Each entry should be copied as it stands, leaving the pictures behind.

[The records Boundary: Start]

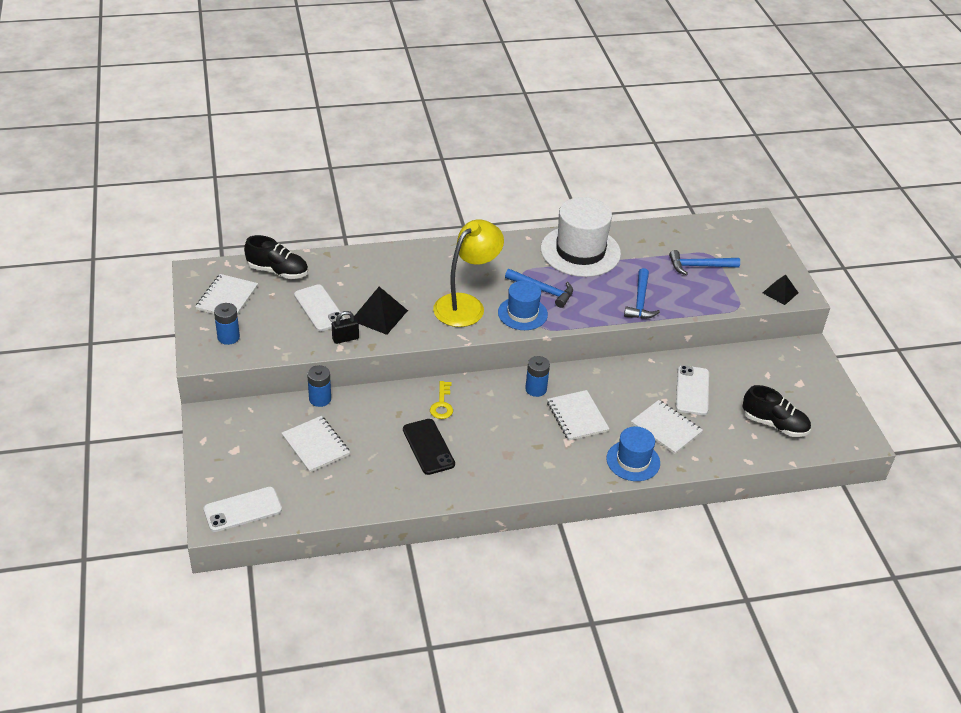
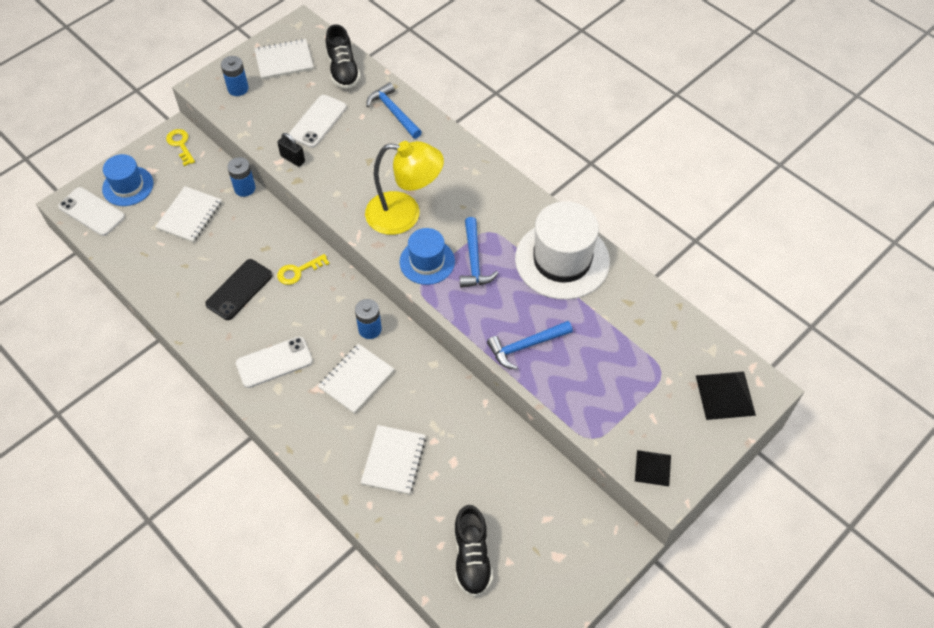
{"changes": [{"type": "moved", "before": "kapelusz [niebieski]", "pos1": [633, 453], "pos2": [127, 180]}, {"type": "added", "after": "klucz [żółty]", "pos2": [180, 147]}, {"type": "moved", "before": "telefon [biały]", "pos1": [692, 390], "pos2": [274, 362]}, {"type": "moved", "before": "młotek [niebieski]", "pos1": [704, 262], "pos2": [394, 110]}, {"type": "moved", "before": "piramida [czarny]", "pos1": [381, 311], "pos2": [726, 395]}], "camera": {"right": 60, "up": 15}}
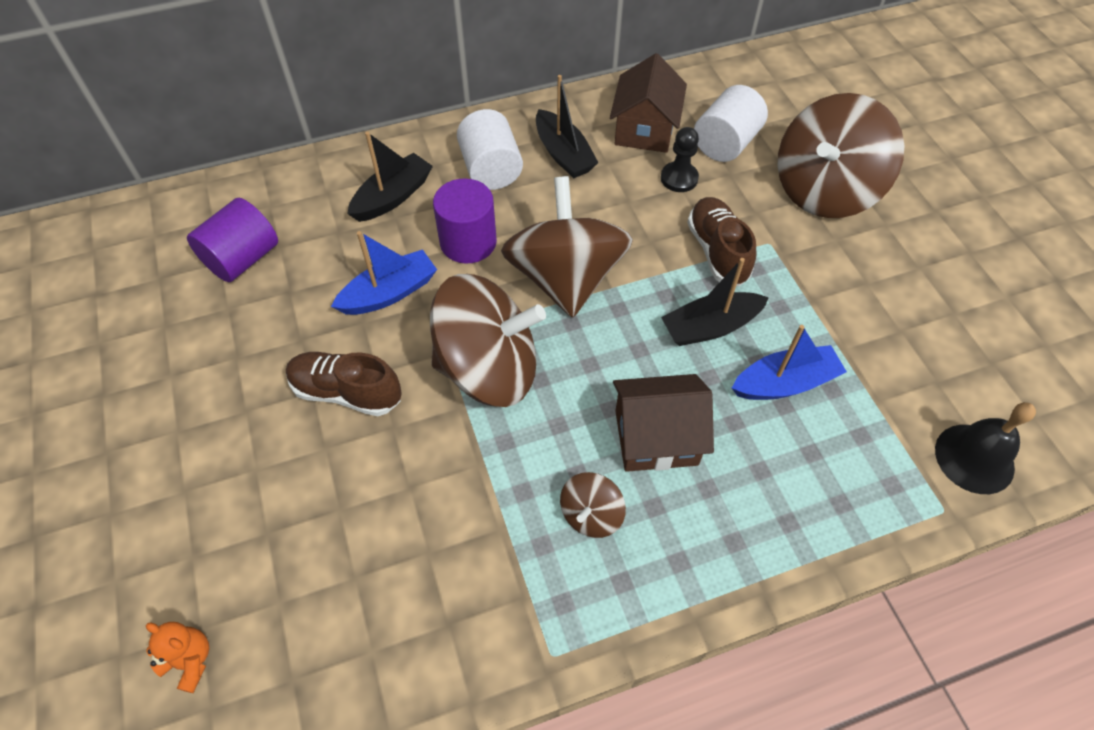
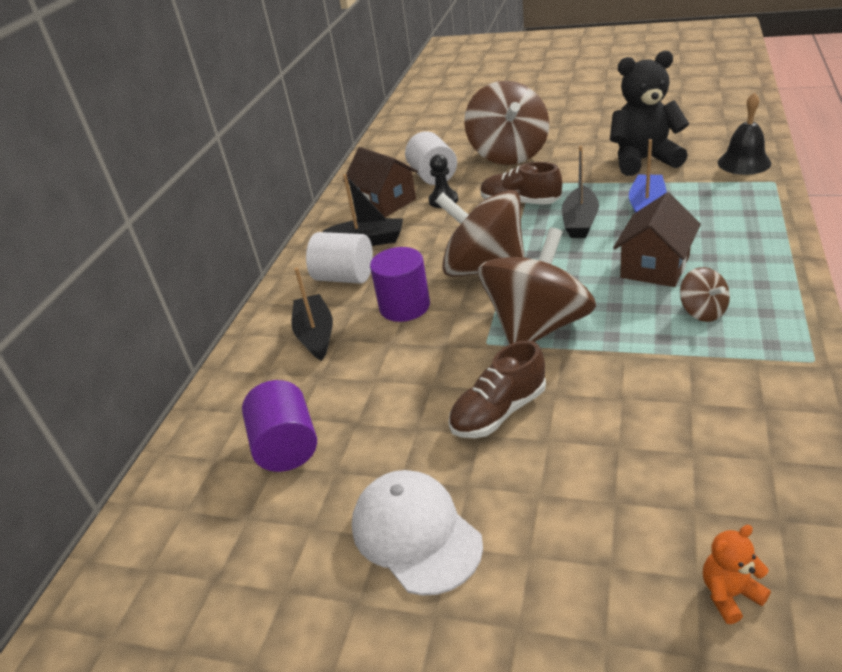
{"changes": [{"type": "added", "after": "czapka [biały]", "pos2": [417, 533]}, {"type": "added", "after": "miś [czarny]", "pos2": [649, 113]}, {"type": "removed", "before": "łódka [niebieski]", "pos1": [384, 273]}], "camera": {"right": -50, "up": -20}}
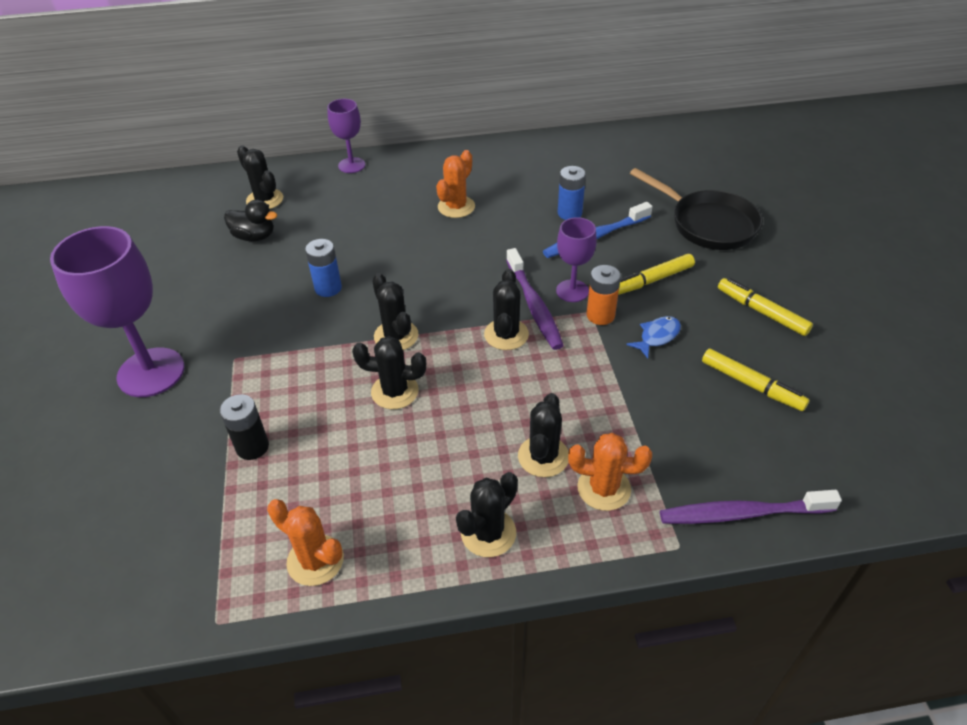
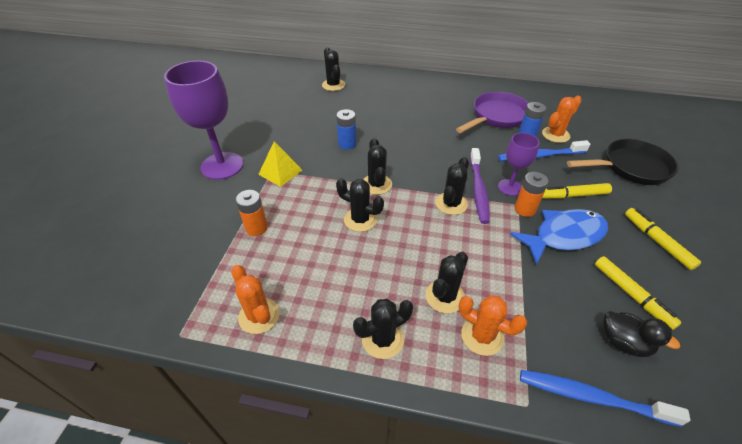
{"changes": [{"type": "recoloured", "before": "bateria [czarny]", "after": "bateria [pomarańczowy]", "pos1": [244, 427], "pos2": [252, 213]}, {"type": "added", "after": "piramida [żółty]", "pos2": [280, 164]}, {"type": "added", "after": "patelnia [fioletowy]", "pos2": [492, 112]}, {"type": "resized", "before": "ryba [niebieski]", "pos1": [653, 337], "pos2": [559, 237], "scale": 2.03}, {"type": "recoloured", "before": "szczoteczka do zębów [fioletowy]", "after": "szczoteczka do zębów [niebieski]", "pos1": [751, 507], "pos2": [605, 398]}, {"type": "moved", "before": "kaktus [pomarańczowy]", "pos1": [455, 184], "pos2": [562, 119]}, {"type": "turned", "before": "patelnia [czarny]", "pos1": [696, 209], "pos2": [623, 162], "turn": -75}, {"type": "moved", "before": "kaczka [czarny]", "pos1": [250, 220], "pos2": [641, 334]}, {"type": "removed", "before": "kielich [fioletowy]", "pos1": [346, 136]}], "camera": {"right": 20, "up": 0}}
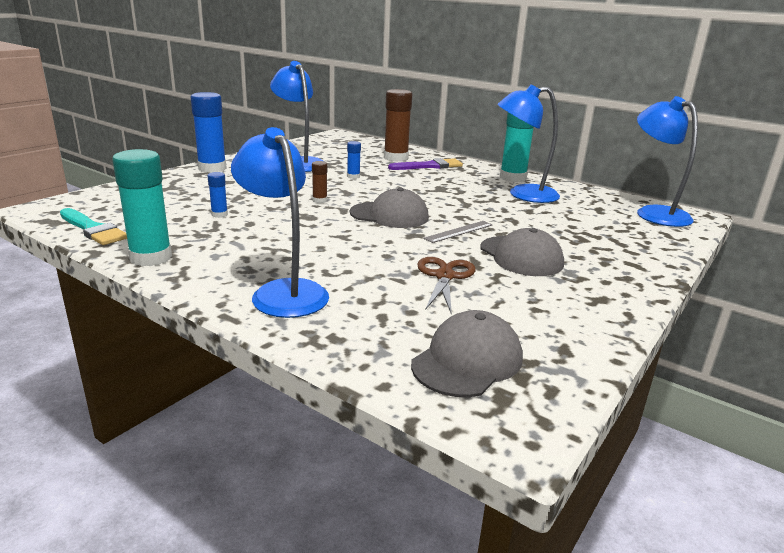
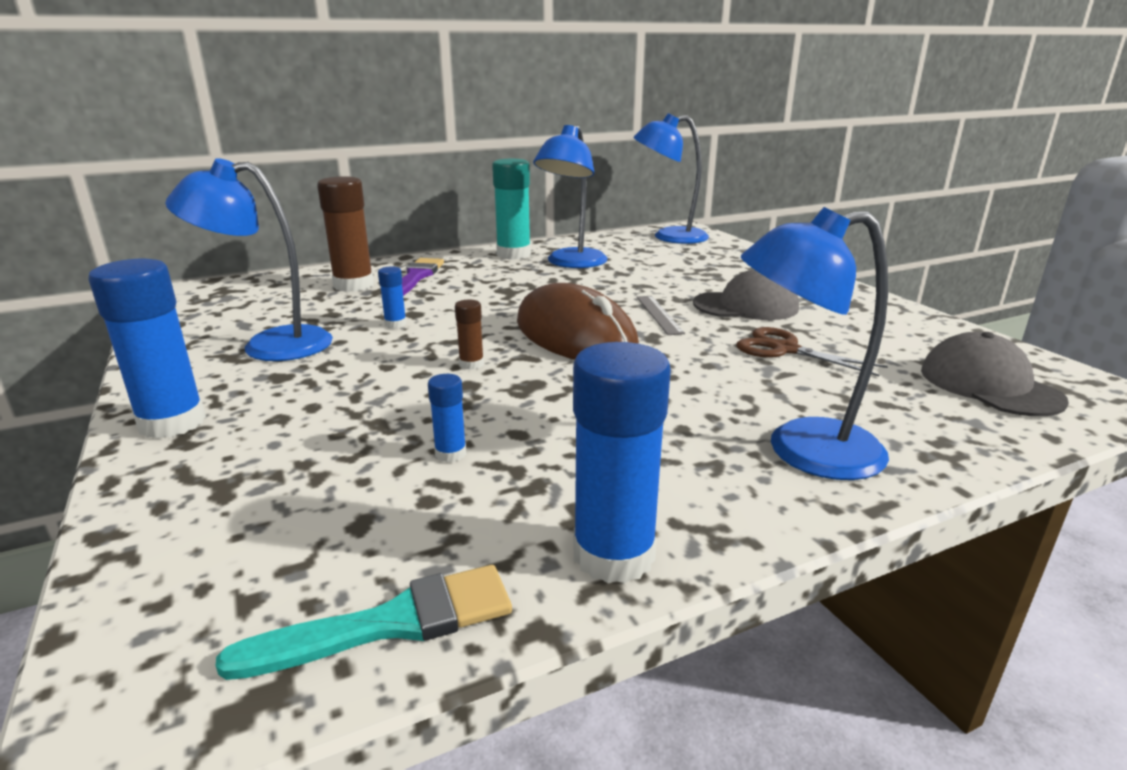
{"changes": [{"type": "replaced", "before": "czapka [szary]", "after": "myszka [brązowy]", "pos1": [389, 208], "pos2": [578, 321]}, {"type": "recoloured", "before": "klej w sztyfcie [turkusowy]", "after": "klej w sztyfcie [niebieski]", "pos1": [142, 207], "pos2": [622, 463]}], "camera": {"right": -60, "up": 0}}
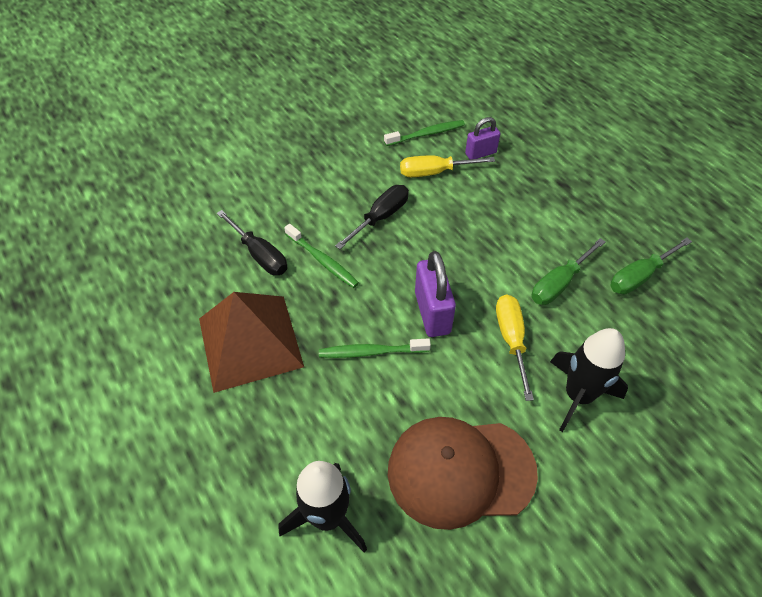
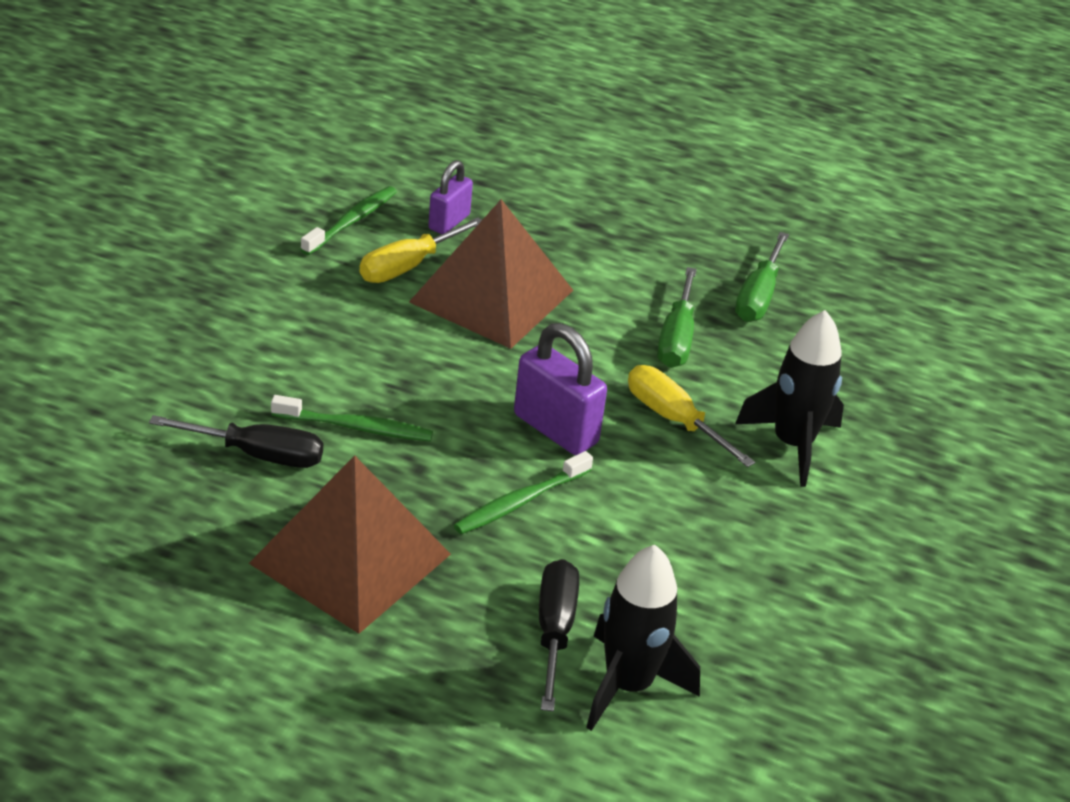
{"changes": [{"type": "added", "after": "piramida [brązowy]", "pos2": [491, 274]}, {"type": "moved", "before": "śrubokręt [czarny]", "pos1": [372, 217], "pos2": [559, 635]}, {"type": "removed", "before": "czapka [brązowy]", "pos1": [463, 473]}], "camera": {"right": -40, "up": -15}}
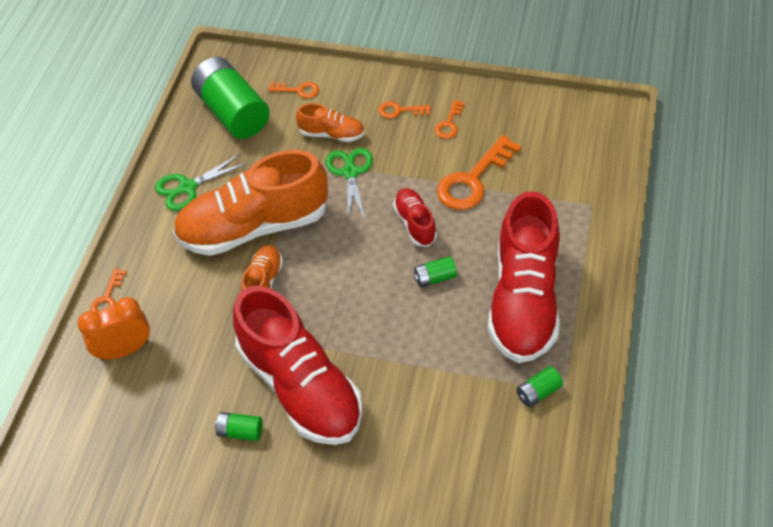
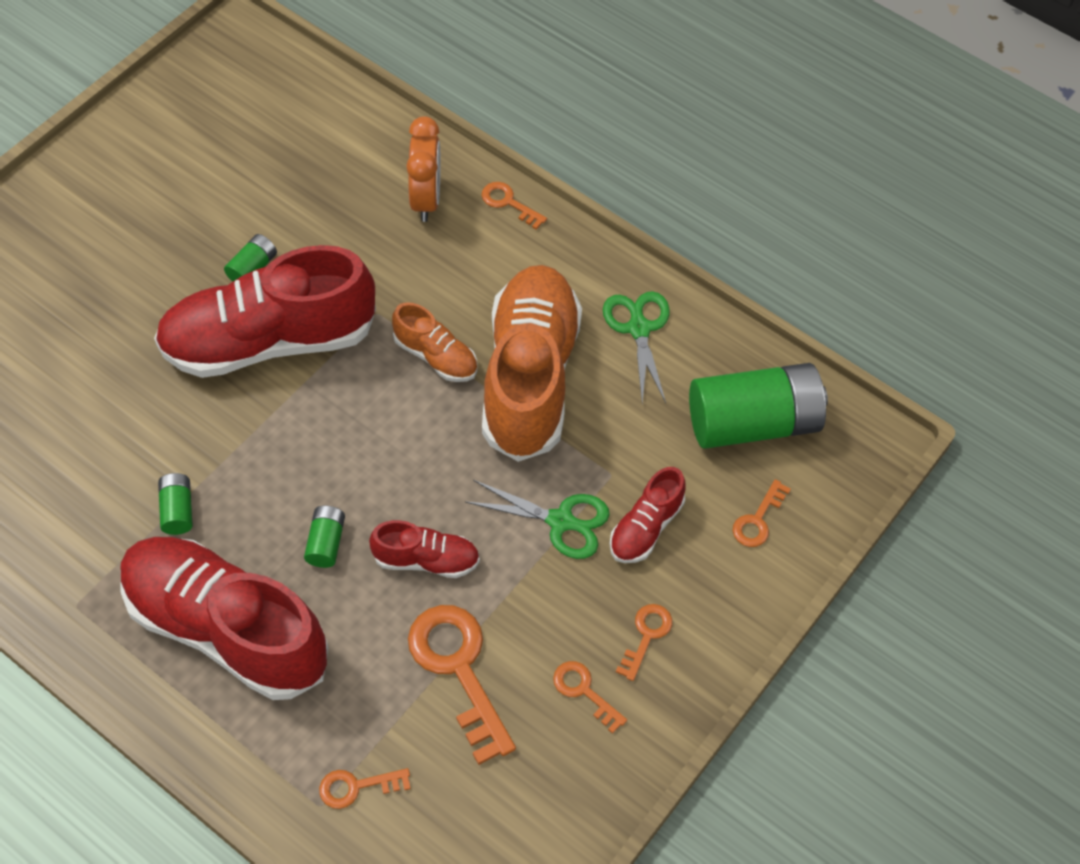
{"changes": [{"type": "moved", "before": "bateria [zielony]", "pos1": [539, 386], "pos2": [175, 504]}, {"type": "added", "after": "klucz [pomarańczowy]", "pos2": [365, 788]}, {"type": "recoloured", "before": "but [pomarańczowy]", "after": "but [czerwony]", "pos1": [330, 122], "pos2": [647, 515]}], "camera": {"right": 110, "up": 5}}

[The records Boundary: End]

» Solved exercise
{"changes": [{"type": "moved", "before": "kapelusz [niebieski]", "pos1": [633, 453], "pos2": [127, 180]}, {"type": "added", "after": "klucz [żółty]", "pos2": [180, 147]}, {"type": "moved", "before": "telefon [biały]", "pos1": [692, 390], "pos2": [274, 362]}, {"type": "moved", "before": "młotek [niebieski]", "pos1": [704, 262], "pos2": [394, 110]}, {"type": "moved", "before": "piramida [czarny]", "pos1": [381, 311], "pos2": [726, 395]}], "camera": {"right": 60, "up": 15}}
{"changes": [{"type": "added", "after": "czapka [biały]", "pos2": [417, 533]}, {"type": "added", "after": "miś [czarny]", "pos2": [649, 113]}, {"type": "removed", "before": "łódka [niebieski]", "pos1": [384, 273]}], "camera": {"right": -50, "up": -20}}
{"changes": [{"type": "recoloured", "before": "bateria [czarny]", "after": "bateria [pomarańczowy]", "pos1": [244, 427], "pos2": [252, 213]}, {"type": "added", "after": "piramida [żółty]", "pos2": [280, 164]}, {"type": "added", "after": "patelnia [fioletowy]", "pos2": [492, 112]}, {"type": "resized", "before": "ryba [niebieski]", "pos1": [653, 337], "pos2": [559, 237], "scale": 2.03}, {"type": "recoloured", "before": "szczoteczka do zębów [fioletowy]", "after": "szczoteczka do zębów [niebieski]", "pos1": [751, 507], "pos2": [605, 398]}, {"type": "moved", "before": "kaktus [pomarańczowy]", "pos1": [455, 184], "pos2": [562, 119]}, {"type": "turned", "before": "patelnia [czarny]", "pos1": [696, 209], "pos2": [623, 162], "turn": -75}, {"type": "moved", "before": "kaczka [czarny]", "pos1": [250, 220], "pos2": [641, 334]}, {"type": "removed", "before": "kielich [fioletowy]", "pos1": [346, 136]}], "camera": {"right": 20, "up": 0}}
{"changes": [{"type": "replaced", "before": "czapka [szary]", "after": "myszka [brązowy]", "pos1": [389, 208], "pos2": [578, 321]}, {"type": "recoloured", "before": "klej w sztyfcie [turkusowy]", "after": "klej w sztyfcie [niebieski]", "pos1": [142, 207], "pos2": [622, 463]}], "camera": {"right": -60, "up": 0}}
{"changes": [{"type": "added", "after": "piramida [brązowy]", "pos2": [491, 274]}, {"type": "moved", "before": "śrubokręt [czarny]", "pos1": [372, 217], "pos2": [559, 635]}, {"type": "removed", "before": "czapka [brązowy]", "pos1": [463, 473]}], "camera": {"right": -40, "up": -15}}
{"changes": [{"type": "moved", "before": "bateria [zielony]", "pos1": [539, 386], "pos2": [175, 504]}, {"type": "added", "after": "klucz [pomarańczowy]", "pos2": [365, 788]}, {"type": "recoloured", "before": "but [pomarańczowy]", "after": "but [czerwony]", "pos1": [330, 122], "pos2": [647, 515]}], "camera": {"right": 110, "up": 5}}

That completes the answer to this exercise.